• **What the task asks**: Using "white" as the search string, find the matching lines below and copy them.

======== Recorded data ========

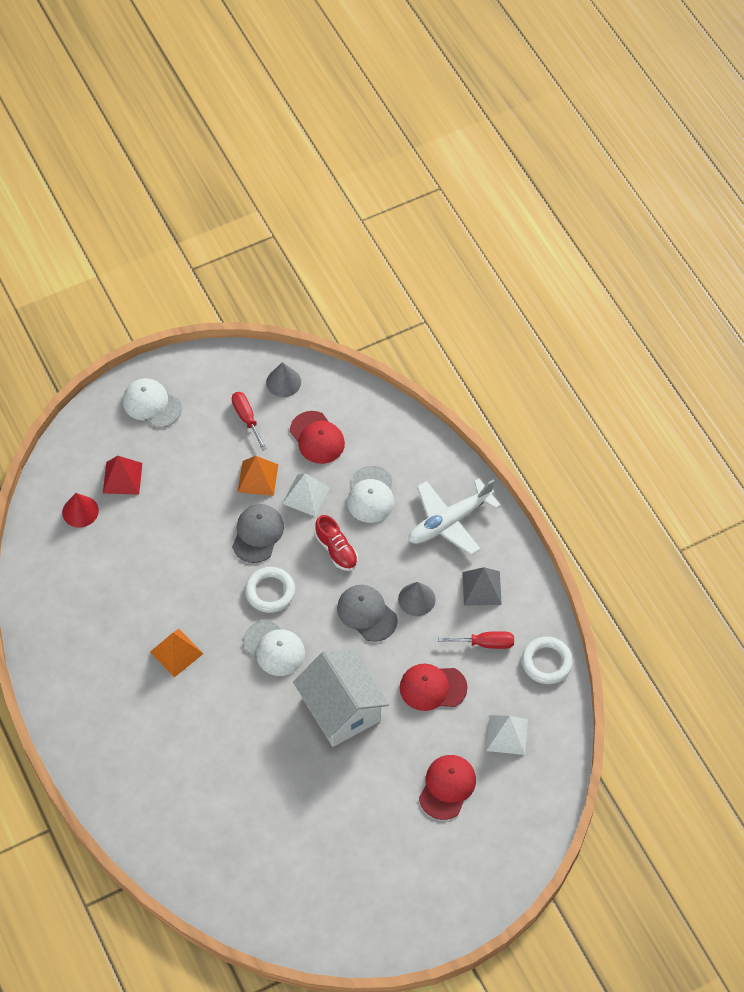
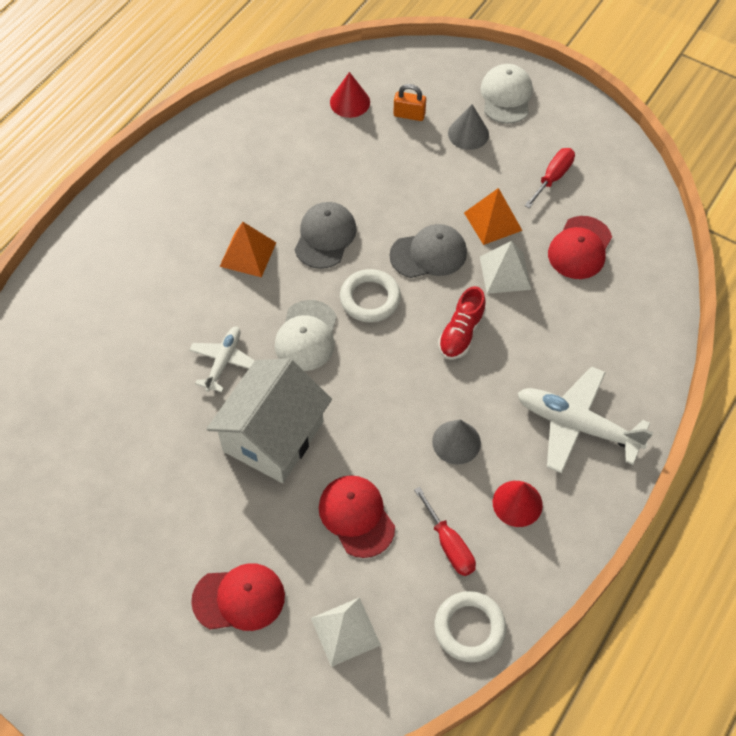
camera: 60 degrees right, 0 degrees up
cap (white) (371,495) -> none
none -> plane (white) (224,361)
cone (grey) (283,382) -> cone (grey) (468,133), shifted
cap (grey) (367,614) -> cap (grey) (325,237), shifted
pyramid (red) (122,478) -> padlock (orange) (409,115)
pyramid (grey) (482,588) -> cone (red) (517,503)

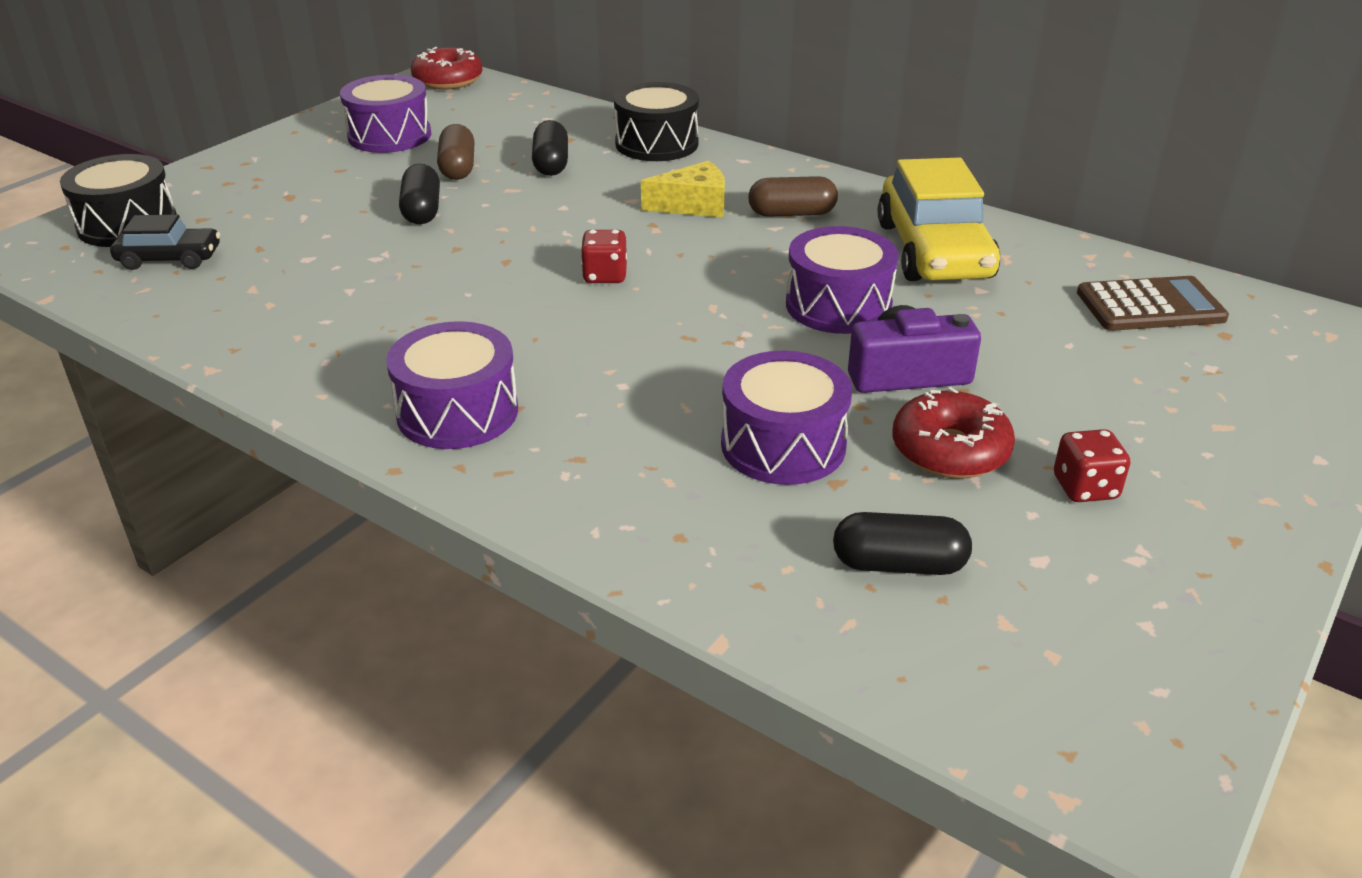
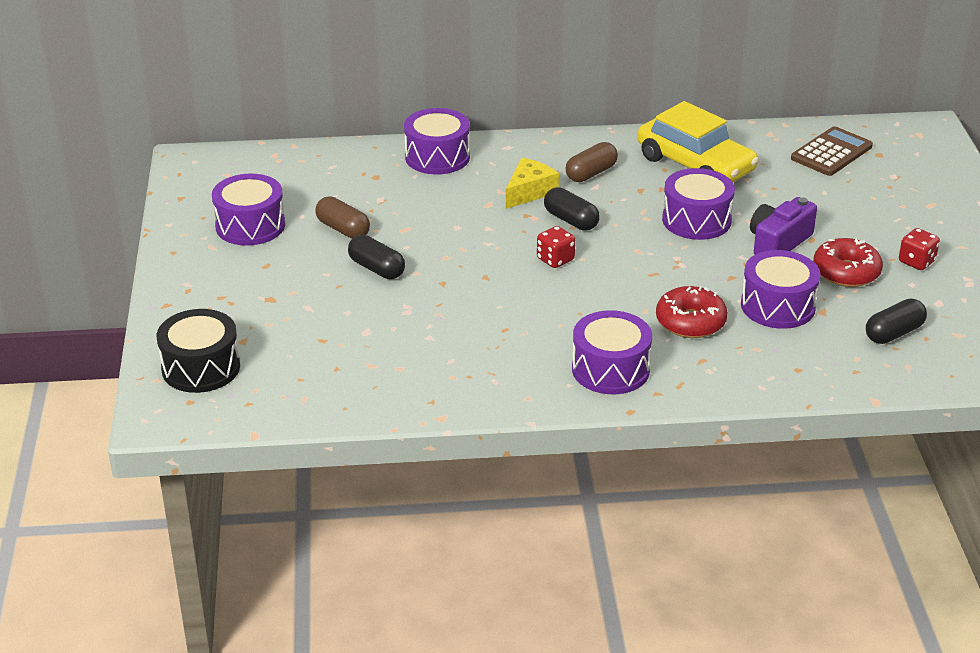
camera: 40 degrees left, 0 degrees up
car (black) (170,259) -> none
donut (red) (448,80) -> donut (red) (690,322), shifted
capsule (black) (551,164) -> capsule (black) (571,220), shifted
drum (black) (656,144) -> drum (purple) (437,157)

========

• **Expected output**:
cap (white) (371,495) -> none
none -> plane (white) (224,361)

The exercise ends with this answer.